[Start of section]

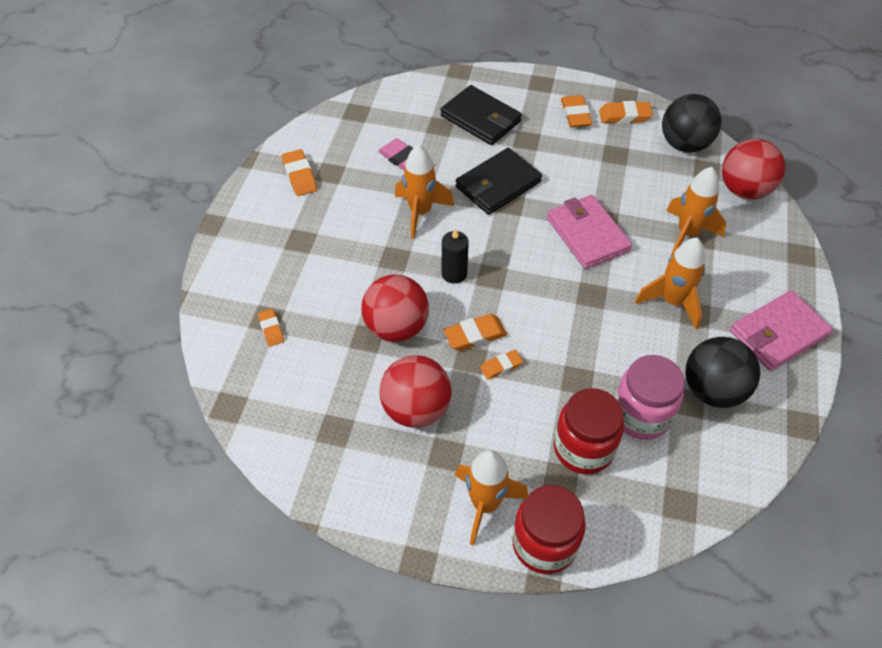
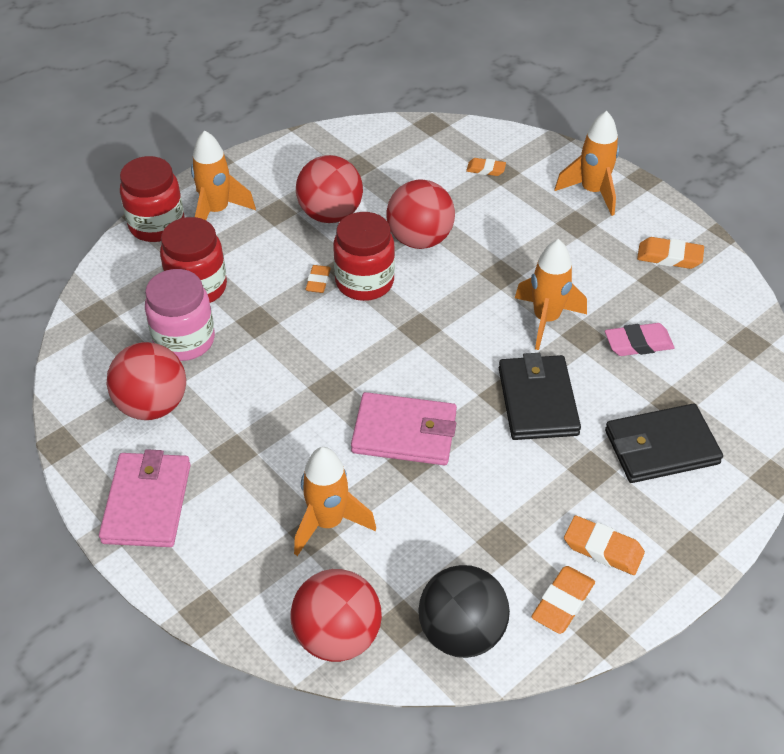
camera: 125 degrees right, 5 degrees down
(454, 273) = (445, 304): black candle -> none
(475, 335) = (364, 282): orange eraser -> red jar
(672, 302) = (263, 444): orange rocket -> orange rocket (592, 192)
(713, 390) = (152, 405): black ball -> red ball

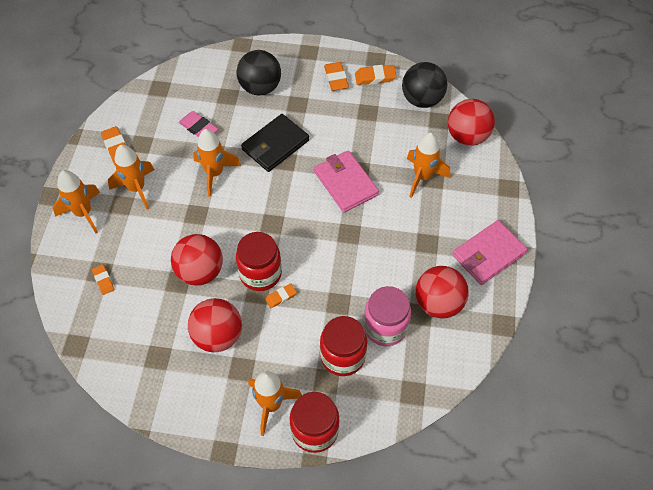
camera: 130 degrees left, 10 degrees up
(588, 245) = (137, 188): none -> orange rocket
(661, 447) = (260, 87): black wallet -> black ball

[End of section]

§ WHAT THE TASK REQUIRES
Please reproduce the entries from above exactly; images are not part of the copy.

§ EXERCISE SOLUTION
camera: 125 degrees right, 5 degrees down
(454, 273) = (445, 304): black candle -> none
(475, 335) = (364, 282): orange eraser -> red jar
(672, 302) = (263, 444): orange rocket -> orange rocket (592, 192)
(713, 390) = (152, 405): black ball -> red ball

camera: 130 degrees left, 10 degrees up
(588, 245) = (137, 188): none -> orange rocket
(661, 447) = (260, 87): black wallet -> black ball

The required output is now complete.